• **Exercise objective**:
Please print every record below exactly as written, leaving out the pictures.

Data excerpts
--------
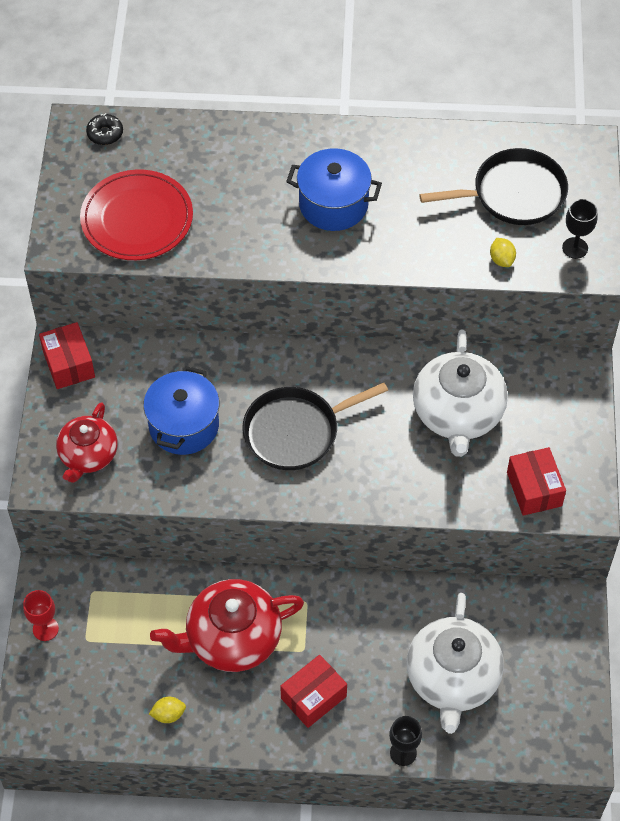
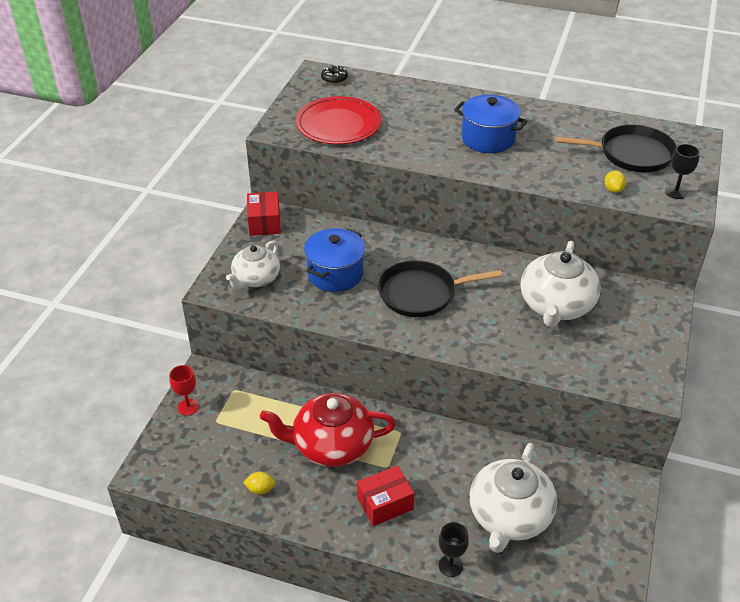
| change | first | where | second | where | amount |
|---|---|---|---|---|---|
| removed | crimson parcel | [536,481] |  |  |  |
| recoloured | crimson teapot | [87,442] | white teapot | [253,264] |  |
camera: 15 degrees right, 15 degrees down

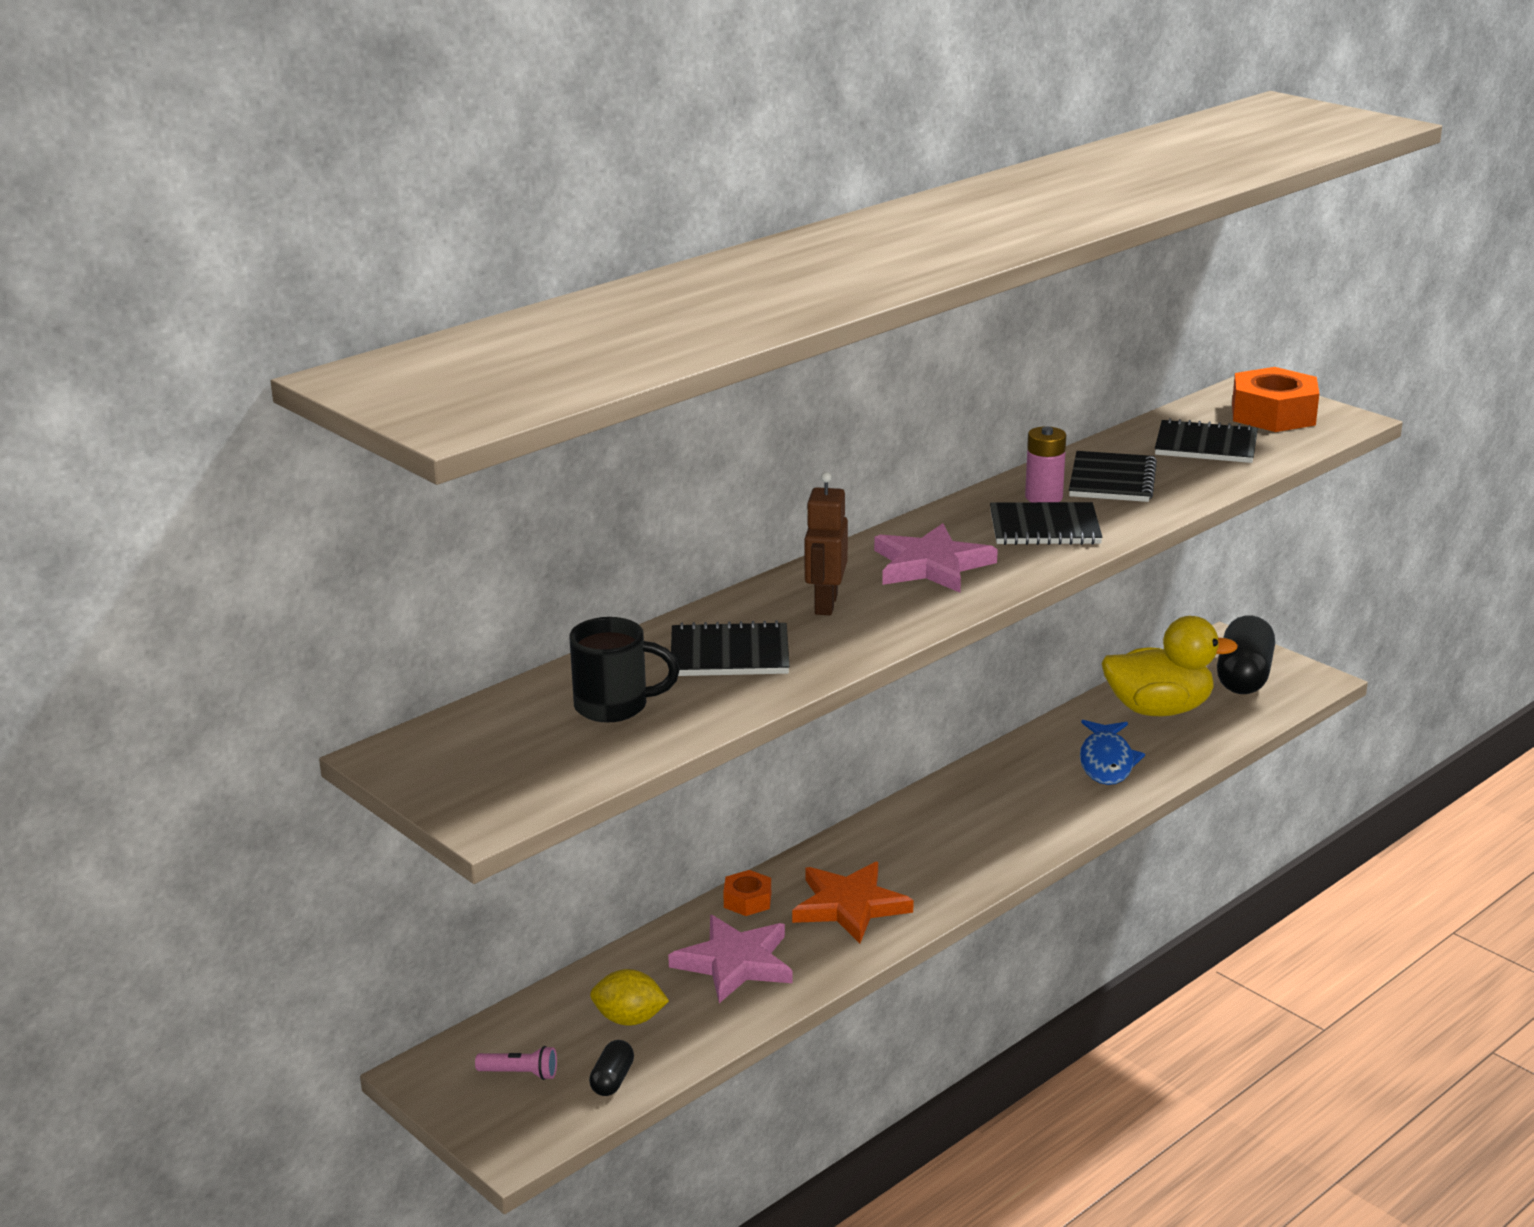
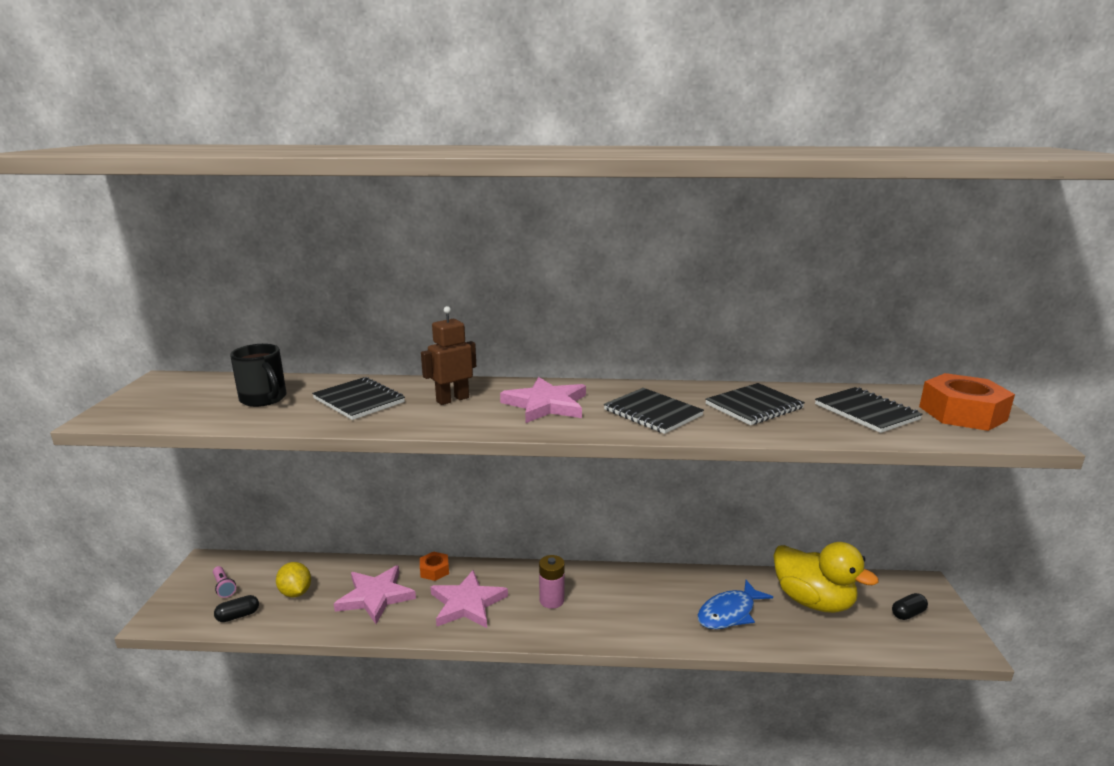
| change | first | where | second | where | amount |
|---|---|---|---|---|---|
| moved | rose-pink power cell | [1045,464] |  | [552,582] |  |
| recoloured | orange star shape | [853,902] | rose-pink star shape | [469,599] |  |
| resized | black pill shape | [1246,654] |  | [910,606] | x0.46 |
camera: 45 degrees right, 5 degrees down

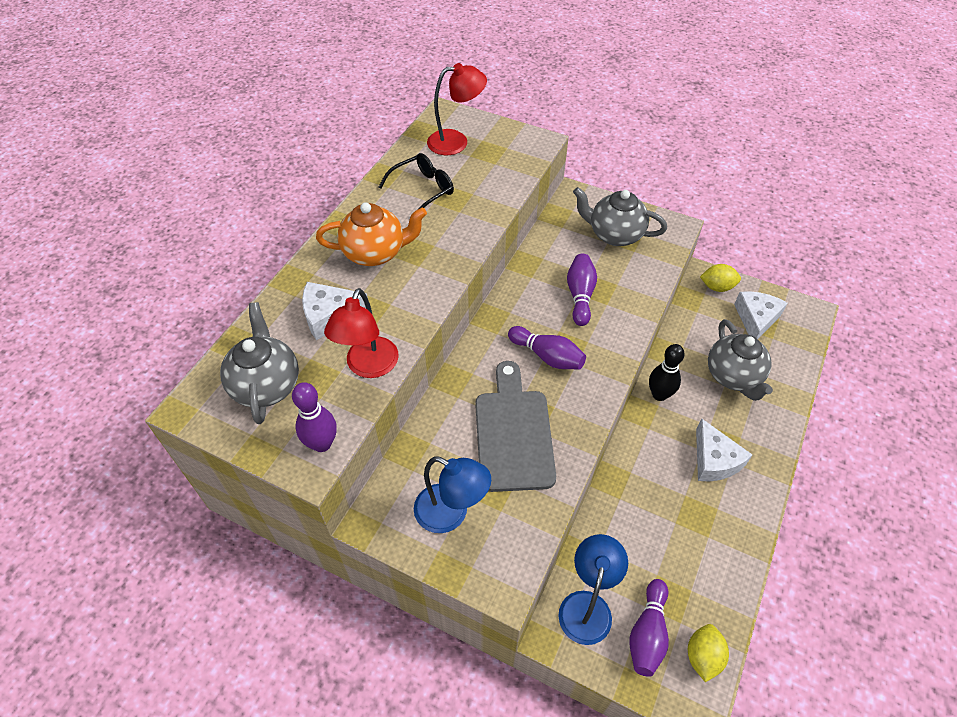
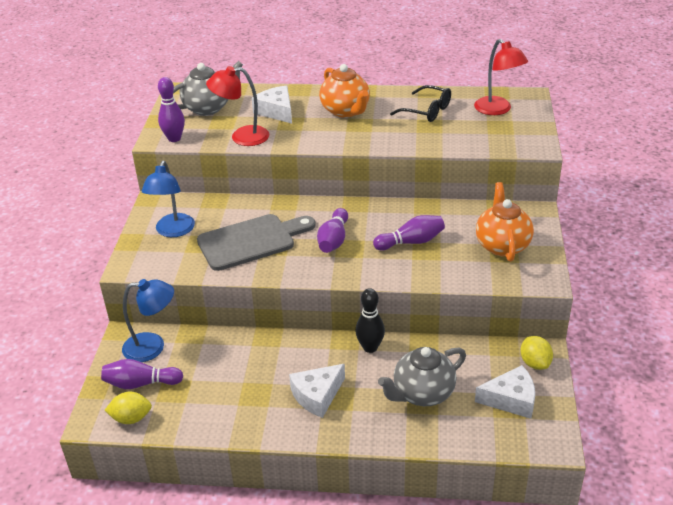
| change | first | where | second | where | amount |
|---|---|---|---|---|---|
| recoloured | ash-grey teapot | [620,216] | orange teapot | [505,222] |  |
camera: 70 degrees right, 15 degrees down

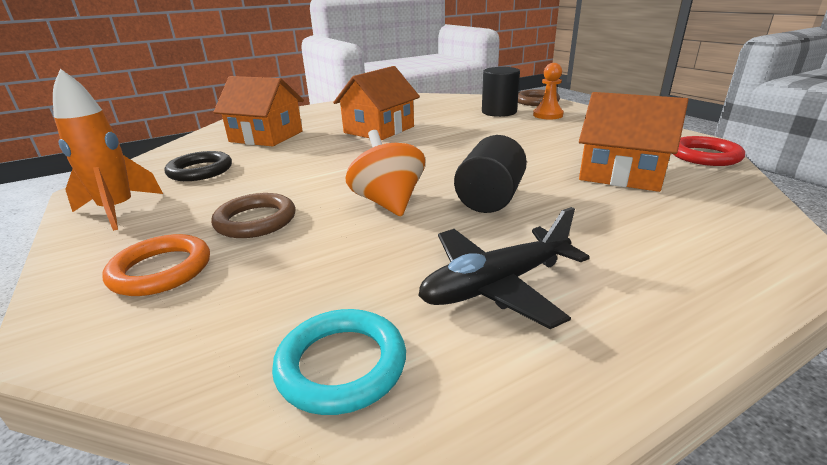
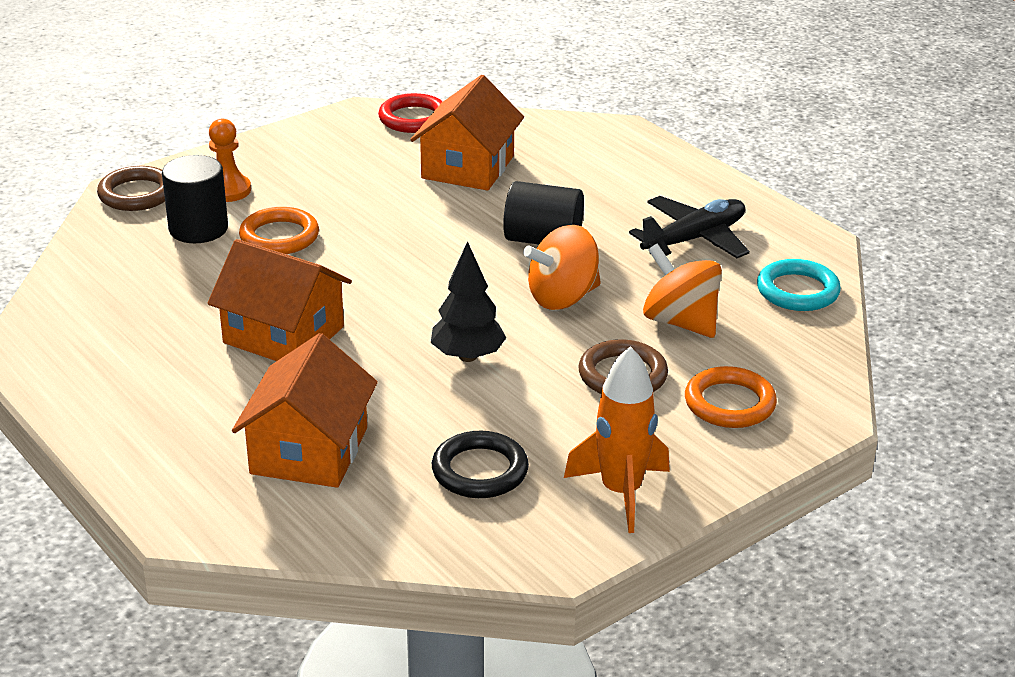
| change | first | where | second | where | amount |
|---|---|---|---|---|---|
| added |  |  | orange ring | [279,230] |  |
| added |  |  | black fir tree | [468,301] |  |
| added |  |  | orange whirligig | [682,291] |  |
| turned | black plane | [504,268] |  | [689,227] | 90 degrees counterclockwise |
camera: 100 degrees left, 5 degrees up

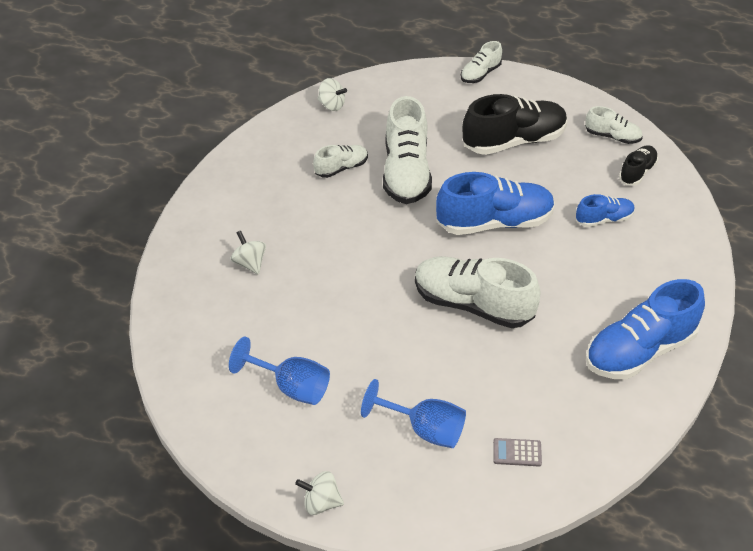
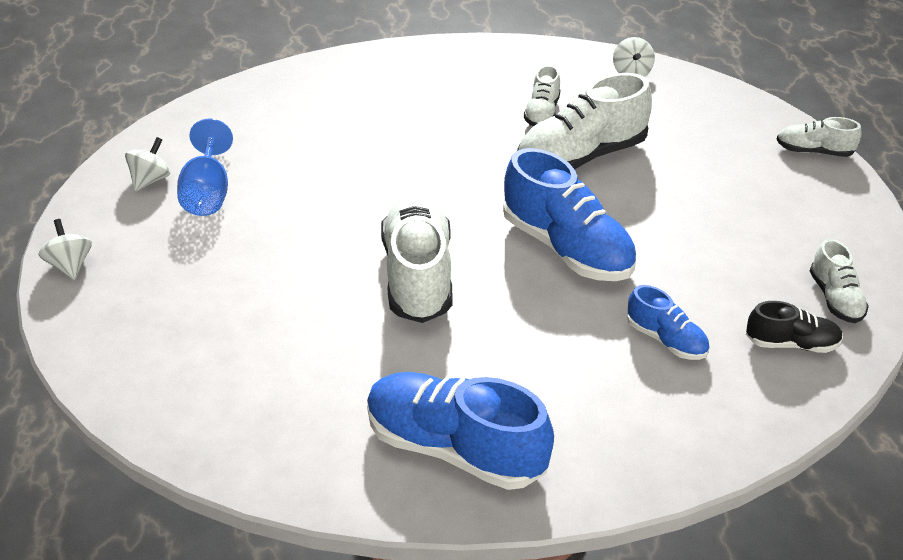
| change | first | where | second | where | amount |
|---|---|---|---|---|---|
| removed | cobalt chalice | [413,413] |  |  |  |
| removed | black shoe | [514,124] |  |  |  |
| removed | ash-grey calculator | [517,452] |  |  |  |
| moved | white whirligig | [248,253] |  | [147,164] |  |
| turned | white shoe | [340,161] |  | [542,95] | 75 degrees clockwise |
camera: 60 degrees right, 5 degrees down

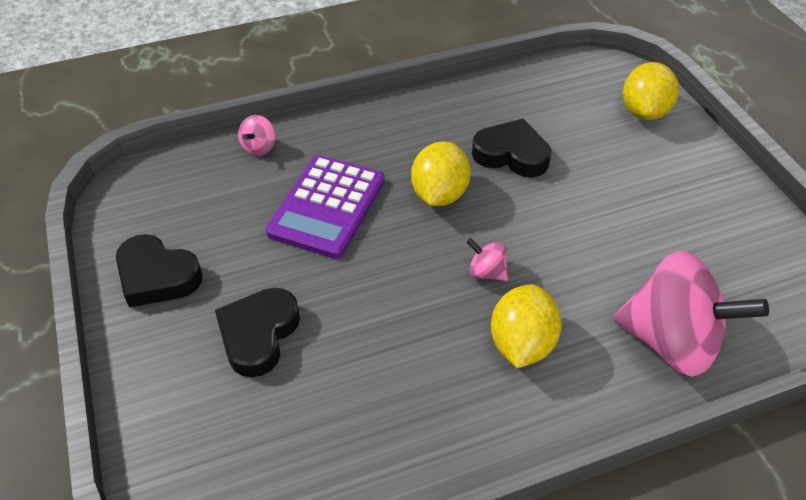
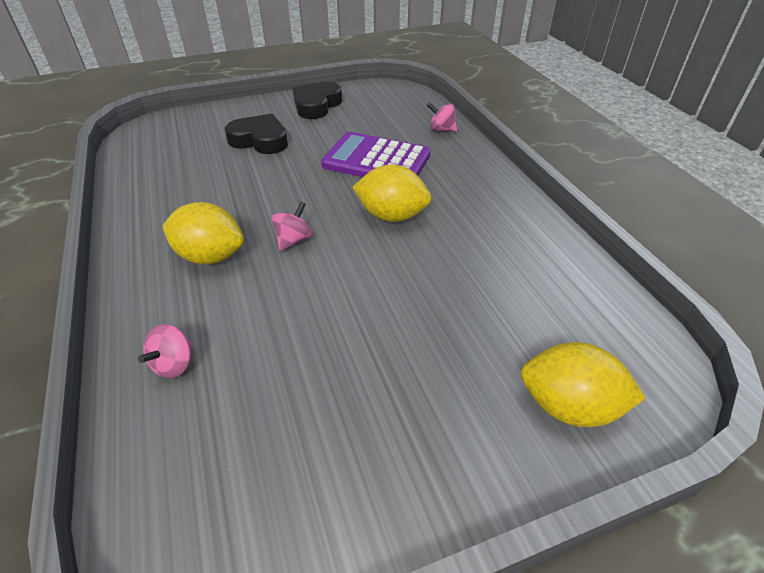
| change | first | where | second | where | amount |
|---|---|---|---|---|---|
| removed | black love heart | [511,148] |  |  |  |
| resized | rose-pink whirligig | [691,314] |  | [165,351] | x0.42 |
camera: 90 degrees right, 5 degrees down

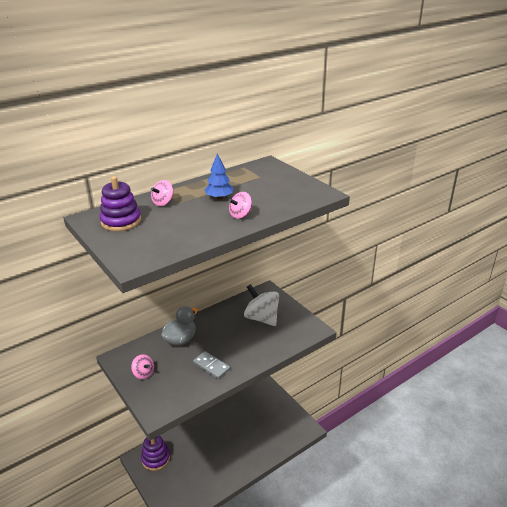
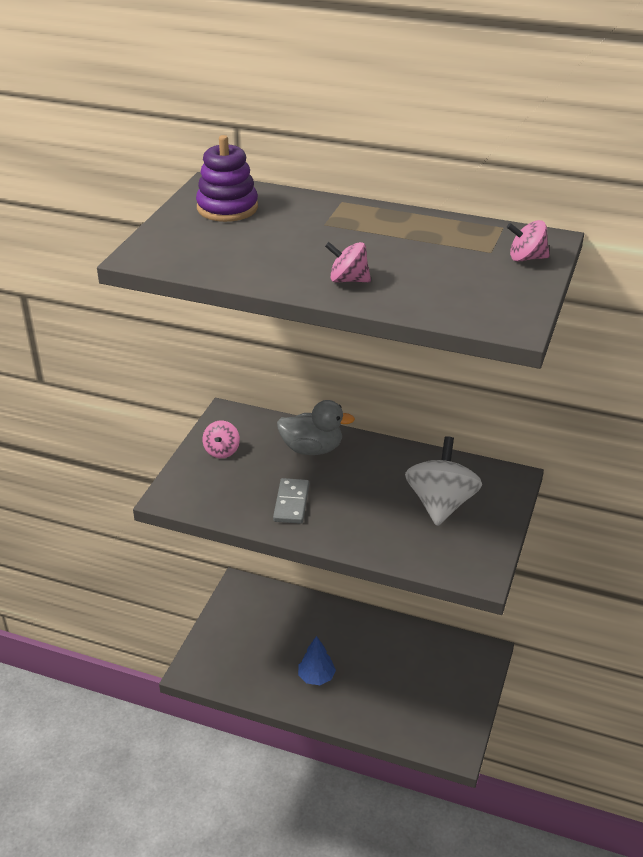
| change | first | where | second | where | amount |
|---|---|---|---|---|---|
| removed | violet stacking rings | [155,453] |  |  |  |
| moved | rose-pink whirligig | [162,193] |  | [528,241] |  |
| moved | cobalt fir tree | [219,177] |  | [317,660] |  |
camera: 55 degrees right, 5 degrees up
--------
• **Answer for this exercise**:
| change | first | where | second | where | amount |
|---|---|---|---|---|---|
| removed | crimson parcel | [536,481] |  |  |  |
| recoloured | crimson teapot | [87,442] | white teapot | [253,264] |  |
camera: 15 degrees right, 15 degrees down

| change | first | where | second | where | amount |
|---|---|---|---|---|---|
| moved | rose-pink power cell | [1045,464] |  | [552,582] |  |
| recoloured | orange star shape | [853,902] | rose-pink star shape | [469,599] |  |
| resized | black pill shape | [1246,654] |  | [910,606] | x0.46 |
camera: 45 degrees right, 5 degrees down

| change | first | where | second | where | amount |
|---|---|---|---|---|---|
| recoloured | ash-grey teapot | [620,216] | orange teapot | [505,222] |  |
camera: 70 degrees right, 15 degrees down

| change | first | where | second | where | amount |
|---|---|---|---|---|---|
| added |  |  | orange ring | [279,230] |  |
| added |  |  | black fir tree | [468,301] |  |
| added |  |  | orange whirligig | [682,291] |  |
| turned | black plane | [504,268] |  | [689,227] | 90 degrees counterclockwise |
camera: 100 degrees left, 5 degrees up

| change | first | where | second | where | amount |
|---|---|---|---|---|---|
| removed | cobalt chalice | [413,413] |  |  |  |
| removed | black shoe | [514,124] |  |  |  |
| removed | ash-grey calculator | [517,452] |  |  |  |
| moved | white whirligig | [248,253] |  | [147,164] |  |
| turned | white shoe | [340,161] |  | [542,95] | 75 degrees clockwise |
camera: 60 degrees right, 5 degrees down

| change | first | where | second | where | amount |
|---|---|---|---|---|---|
| removed | black love heart | [511,148] |  |  |  |
| resized | rose-pink whirligig | [691,314] |  | [165,351] | x0.42 |
camera: 90 degrees right, 5 degrees down

| change | first | where | second | where | amount |
|---|---|---|---|---|---|
| removed | violet stacking rings | [155,453] |  |  |  |
| moved | rose-pink whirligig | [162,193] |  | [528,241] |  |
| moved | cobalt fir tree | [219,177] |  | [317,660] |  |
camera: 55 degrees right, 5 degrees up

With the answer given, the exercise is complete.